━━━ Material for the task ━━━
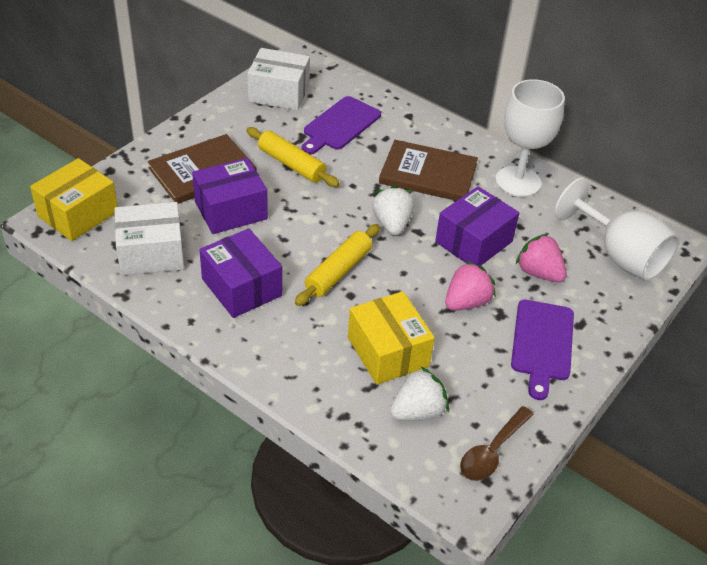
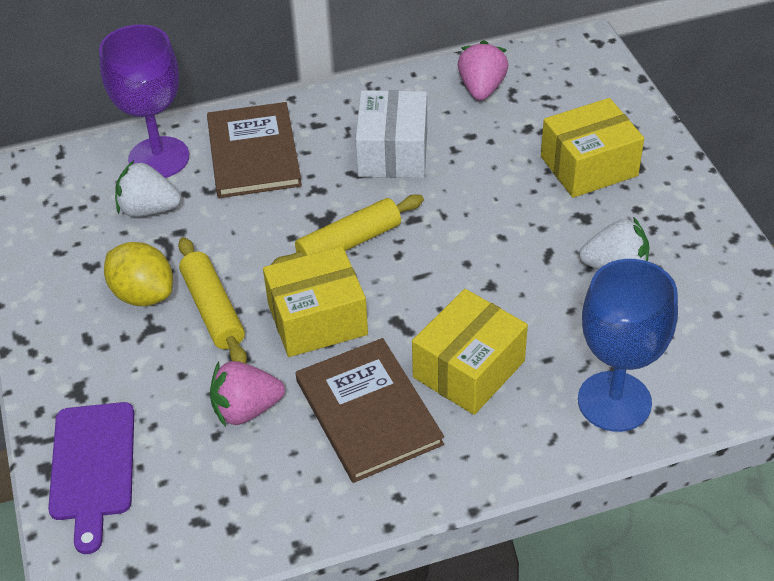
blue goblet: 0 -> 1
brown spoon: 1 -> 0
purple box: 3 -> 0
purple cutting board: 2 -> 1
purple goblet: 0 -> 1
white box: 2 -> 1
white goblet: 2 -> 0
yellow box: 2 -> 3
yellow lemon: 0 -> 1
━━━
What the exercise asks: Reproduce all the entries above exactly. Include no images.

Answer for this exercise:
blue goblet: 0 -> 1
brown spoon: 1 -> 0
purple box: 3 -> 0
purple cutting board: 2 -> 1
purple goblet: 0 -> 1
white box: 2 -> 1
white goblet: 2 -> 0
yellow box: 2 -> 3
yellow lemon: 0 -> 1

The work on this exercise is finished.